* [Task directions]
With images removed, transcribe each record exactly as it appears.

[Image change detection data]
- - - - -
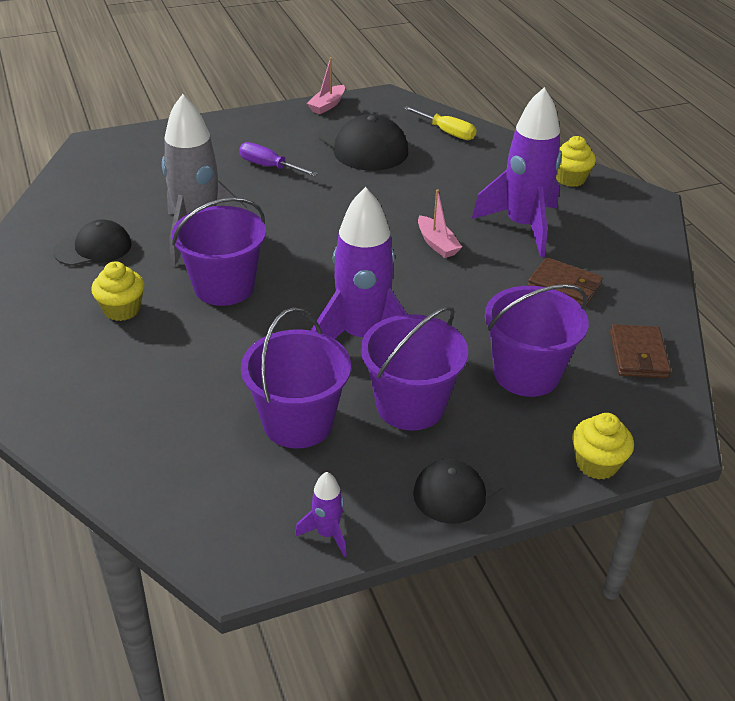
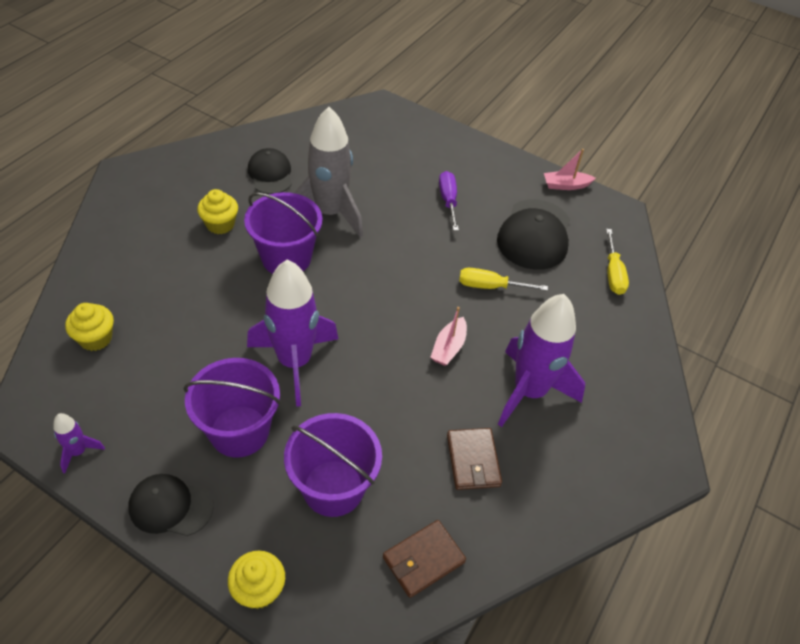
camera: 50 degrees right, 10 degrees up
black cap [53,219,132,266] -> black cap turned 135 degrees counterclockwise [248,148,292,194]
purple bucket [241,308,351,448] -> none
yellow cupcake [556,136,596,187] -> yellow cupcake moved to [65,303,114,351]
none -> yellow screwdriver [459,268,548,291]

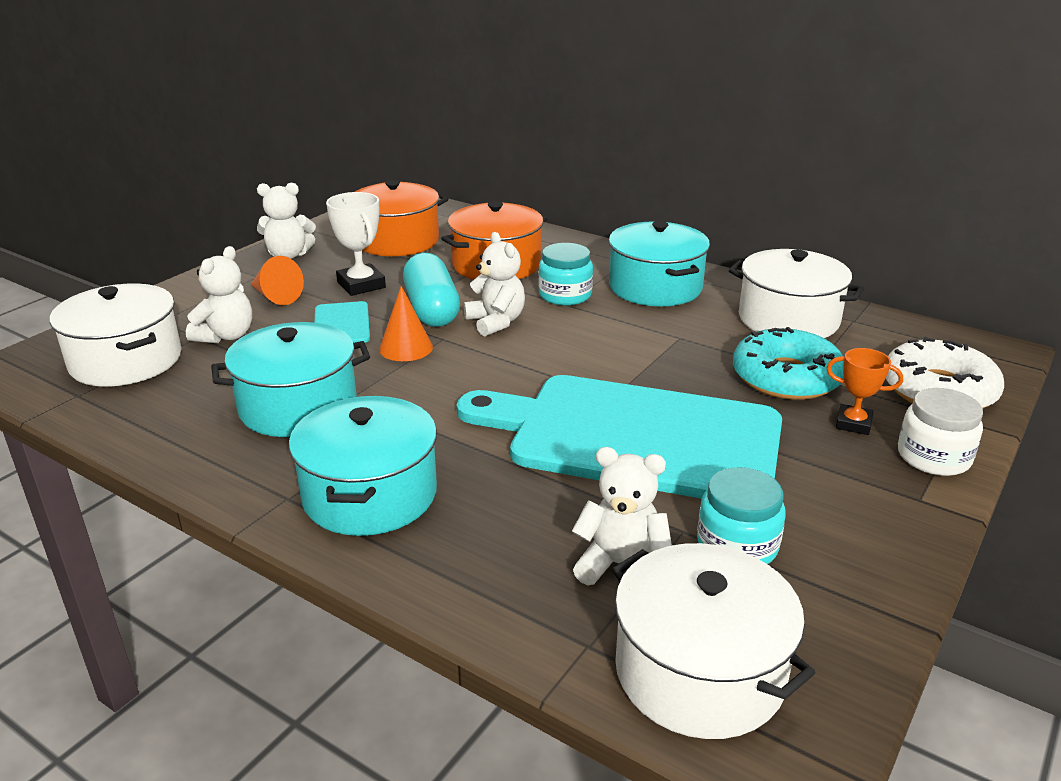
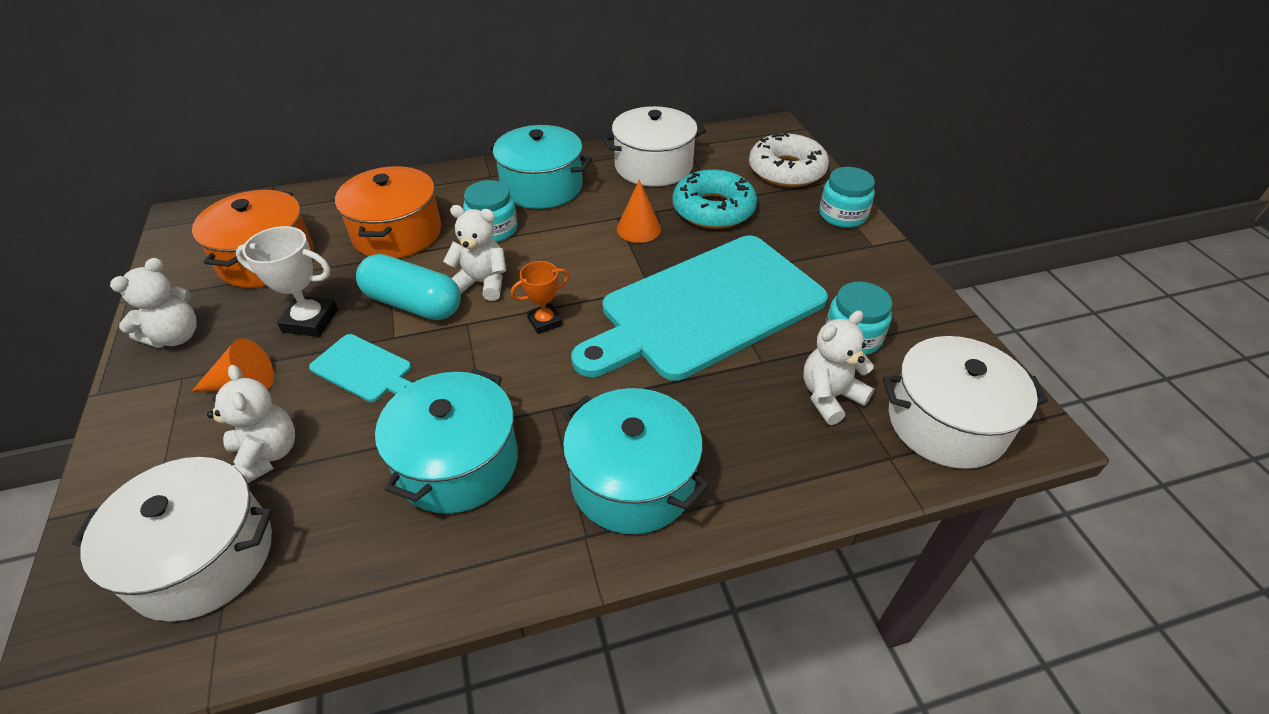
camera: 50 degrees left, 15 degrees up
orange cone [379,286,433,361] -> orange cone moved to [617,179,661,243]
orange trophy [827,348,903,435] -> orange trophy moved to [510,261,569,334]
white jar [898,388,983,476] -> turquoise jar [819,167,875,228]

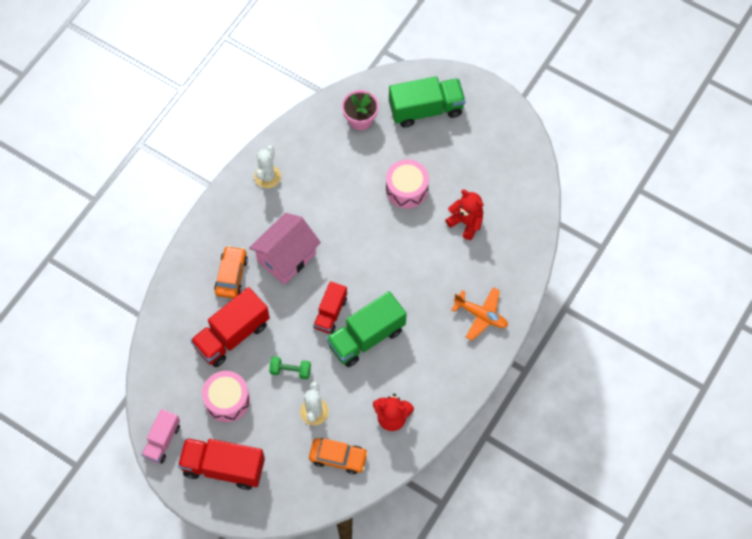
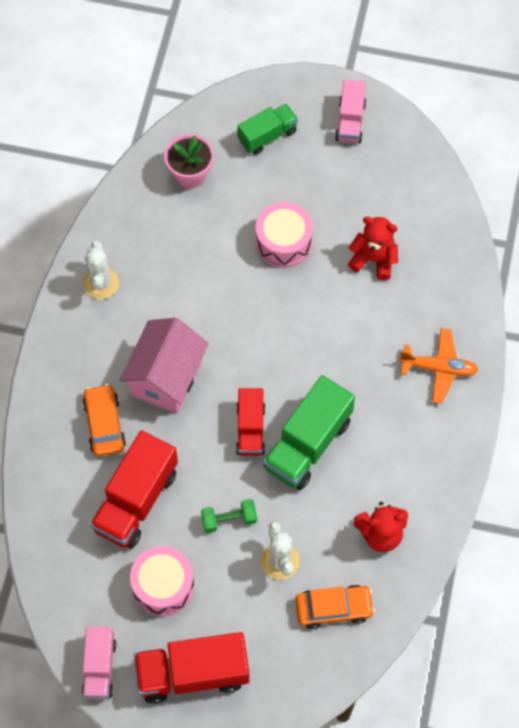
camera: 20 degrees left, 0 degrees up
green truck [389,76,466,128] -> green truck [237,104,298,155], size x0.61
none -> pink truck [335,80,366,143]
- - - - -
* [Task answer]
camera: 50 degrees right, 10 degrees up
black cap [53,219,132,266] -> black cap turned 135 degrees counterclockwise [248,148,292,194]
purple bucket [241,308,351,448] -> none
yellow cupcake [556,136,596,187] -> yellow cupcake moved to [65,303,114,351]
none -> yellow screwdriver [459,268,548,291]

camera: 50 degrees left, 15 degrees up
orange cone [379,286,433,361] -> orange cone moved to [617,179,661,243]
orange trophy [827,348,903,435] -> orange trophy moved to [510,261,569,334]
white jar [898,388,983,476] -> turquoise jar [819,167,875,228]

camera: 20 degrees left, 0 degrees up
green truck [389,76,466,128] -> green truck [237,104,298,155], size x0.61
none -> pink truck [335,80,366,143]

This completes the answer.